* _Action item_:
Nothing but the lines from the one with "purple hexagon: (175, 777)" down to the one with "gray triangle: (272, 756)" should be returned, exactly and with both ends included, from the material below.

---- Material for this exercise

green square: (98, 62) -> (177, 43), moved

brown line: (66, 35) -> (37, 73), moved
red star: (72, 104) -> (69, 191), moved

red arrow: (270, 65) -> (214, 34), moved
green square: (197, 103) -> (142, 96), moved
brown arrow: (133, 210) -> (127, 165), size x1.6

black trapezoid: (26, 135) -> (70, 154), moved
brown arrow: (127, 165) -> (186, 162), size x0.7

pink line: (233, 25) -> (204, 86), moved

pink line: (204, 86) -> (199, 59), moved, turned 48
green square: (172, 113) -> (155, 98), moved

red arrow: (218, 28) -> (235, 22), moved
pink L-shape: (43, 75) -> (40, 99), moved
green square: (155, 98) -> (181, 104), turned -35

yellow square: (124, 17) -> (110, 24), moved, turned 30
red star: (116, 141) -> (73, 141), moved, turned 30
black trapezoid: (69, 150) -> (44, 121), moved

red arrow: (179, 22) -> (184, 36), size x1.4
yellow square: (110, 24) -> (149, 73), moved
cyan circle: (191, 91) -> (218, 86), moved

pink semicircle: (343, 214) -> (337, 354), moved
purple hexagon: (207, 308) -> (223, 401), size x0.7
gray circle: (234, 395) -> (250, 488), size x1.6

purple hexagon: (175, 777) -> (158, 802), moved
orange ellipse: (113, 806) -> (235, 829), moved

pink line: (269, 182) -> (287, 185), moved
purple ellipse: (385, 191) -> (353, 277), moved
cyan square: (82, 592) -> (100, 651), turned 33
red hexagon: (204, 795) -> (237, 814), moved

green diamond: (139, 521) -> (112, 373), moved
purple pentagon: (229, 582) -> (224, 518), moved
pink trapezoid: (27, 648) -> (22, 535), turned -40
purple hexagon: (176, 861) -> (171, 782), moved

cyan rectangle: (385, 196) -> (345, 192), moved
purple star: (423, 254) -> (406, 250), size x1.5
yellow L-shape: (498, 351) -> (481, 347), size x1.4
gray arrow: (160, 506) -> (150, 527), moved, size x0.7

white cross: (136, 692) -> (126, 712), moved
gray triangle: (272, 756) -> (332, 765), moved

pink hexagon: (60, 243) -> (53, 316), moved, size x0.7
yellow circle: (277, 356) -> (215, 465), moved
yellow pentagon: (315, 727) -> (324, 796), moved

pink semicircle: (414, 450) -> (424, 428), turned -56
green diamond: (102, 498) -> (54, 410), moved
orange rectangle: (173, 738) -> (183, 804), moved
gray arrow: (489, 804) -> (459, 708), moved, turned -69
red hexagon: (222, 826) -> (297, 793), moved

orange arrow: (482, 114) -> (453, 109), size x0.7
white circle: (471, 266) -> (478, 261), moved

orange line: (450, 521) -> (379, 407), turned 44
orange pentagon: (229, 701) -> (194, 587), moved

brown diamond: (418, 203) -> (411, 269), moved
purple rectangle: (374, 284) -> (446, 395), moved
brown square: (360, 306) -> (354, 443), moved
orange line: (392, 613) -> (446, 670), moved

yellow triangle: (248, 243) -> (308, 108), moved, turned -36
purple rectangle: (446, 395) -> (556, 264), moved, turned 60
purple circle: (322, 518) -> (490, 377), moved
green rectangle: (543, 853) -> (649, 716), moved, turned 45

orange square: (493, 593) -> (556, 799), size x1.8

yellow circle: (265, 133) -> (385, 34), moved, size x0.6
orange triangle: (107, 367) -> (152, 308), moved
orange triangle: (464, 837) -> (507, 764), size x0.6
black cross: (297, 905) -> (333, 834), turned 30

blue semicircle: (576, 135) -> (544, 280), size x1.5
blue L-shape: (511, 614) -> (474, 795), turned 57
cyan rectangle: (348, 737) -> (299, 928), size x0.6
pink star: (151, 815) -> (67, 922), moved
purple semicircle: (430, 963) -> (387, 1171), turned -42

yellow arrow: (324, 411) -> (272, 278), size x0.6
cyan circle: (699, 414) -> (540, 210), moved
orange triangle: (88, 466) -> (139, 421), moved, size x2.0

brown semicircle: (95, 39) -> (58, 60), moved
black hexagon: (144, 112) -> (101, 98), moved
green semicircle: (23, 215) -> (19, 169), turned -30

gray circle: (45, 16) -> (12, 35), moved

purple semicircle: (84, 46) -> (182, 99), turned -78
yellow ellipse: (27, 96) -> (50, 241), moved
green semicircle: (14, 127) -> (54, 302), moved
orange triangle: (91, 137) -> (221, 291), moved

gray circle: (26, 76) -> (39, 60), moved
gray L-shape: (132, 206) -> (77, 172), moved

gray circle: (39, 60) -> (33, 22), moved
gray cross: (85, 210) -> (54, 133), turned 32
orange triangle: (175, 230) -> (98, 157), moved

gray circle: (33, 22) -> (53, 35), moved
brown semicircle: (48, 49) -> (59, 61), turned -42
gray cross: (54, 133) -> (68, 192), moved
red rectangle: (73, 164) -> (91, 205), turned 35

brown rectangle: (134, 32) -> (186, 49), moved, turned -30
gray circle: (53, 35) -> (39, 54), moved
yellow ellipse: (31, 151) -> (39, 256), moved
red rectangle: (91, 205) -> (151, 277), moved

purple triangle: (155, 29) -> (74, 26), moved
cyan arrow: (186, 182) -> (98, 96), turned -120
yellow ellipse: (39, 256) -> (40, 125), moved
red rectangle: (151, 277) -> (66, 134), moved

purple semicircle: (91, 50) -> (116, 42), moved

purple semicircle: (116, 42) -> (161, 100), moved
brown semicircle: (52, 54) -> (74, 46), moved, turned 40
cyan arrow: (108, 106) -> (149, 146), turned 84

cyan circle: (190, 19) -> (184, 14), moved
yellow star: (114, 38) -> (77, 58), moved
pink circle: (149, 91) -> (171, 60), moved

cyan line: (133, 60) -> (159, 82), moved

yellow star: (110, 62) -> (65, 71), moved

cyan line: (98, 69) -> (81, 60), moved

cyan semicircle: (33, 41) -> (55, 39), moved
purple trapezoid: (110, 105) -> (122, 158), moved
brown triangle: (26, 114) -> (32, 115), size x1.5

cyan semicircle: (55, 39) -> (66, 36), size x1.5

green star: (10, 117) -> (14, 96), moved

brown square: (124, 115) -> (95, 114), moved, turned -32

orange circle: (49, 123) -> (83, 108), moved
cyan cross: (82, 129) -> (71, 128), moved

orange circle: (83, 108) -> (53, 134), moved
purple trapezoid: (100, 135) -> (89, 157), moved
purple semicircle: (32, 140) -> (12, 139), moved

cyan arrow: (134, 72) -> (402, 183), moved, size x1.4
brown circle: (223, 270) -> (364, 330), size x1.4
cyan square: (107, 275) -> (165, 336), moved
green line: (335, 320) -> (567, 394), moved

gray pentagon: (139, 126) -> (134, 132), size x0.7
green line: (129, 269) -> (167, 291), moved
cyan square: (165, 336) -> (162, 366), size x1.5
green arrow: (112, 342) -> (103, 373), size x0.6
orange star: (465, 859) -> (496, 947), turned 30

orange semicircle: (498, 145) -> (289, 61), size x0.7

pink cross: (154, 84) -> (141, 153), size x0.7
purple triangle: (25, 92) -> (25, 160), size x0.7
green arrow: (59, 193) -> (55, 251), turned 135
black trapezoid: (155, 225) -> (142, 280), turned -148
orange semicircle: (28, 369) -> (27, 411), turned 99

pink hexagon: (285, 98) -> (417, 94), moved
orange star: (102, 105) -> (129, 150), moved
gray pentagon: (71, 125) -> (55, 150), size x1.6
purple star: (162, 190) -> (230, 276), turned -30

--------

* _Solution_:
purple hexagon: (175, 777) -> (158, 802), moved
orange ellipse: (113, 806) -> (235, 829), moved

pink line: (269, 182) -> (287, 185), moved
purple ellipse: (385, 191) -> (353, 277), moved
cyan square: (82, 592) -> (100, 651), turned 33
red hexagon: (204, 795) -> (237, 814), moved

green diamond: (139, 521) -> (112, 373), moved
purple pentagon: (229, 582) -> (224, 518), moved
pink trapezoid: (27, 648) -> (22, 535), turned -40
purple hexagon: (176, 861) -> (171, 782), moved

cyan rectangle: (385, 196) -> (345, 192), moved
purple star: (423, 254) -> (406, 250), size x1.5
yellow L-shape: (498, 351) -> (481, 347), size x1.4
gray arrow: (160, 506) -> (150, 527), moved, size x0.7

white cross: (136, 692) -> (126, 712), moved
gray triangle: (272, 756) -> (332, 765), moved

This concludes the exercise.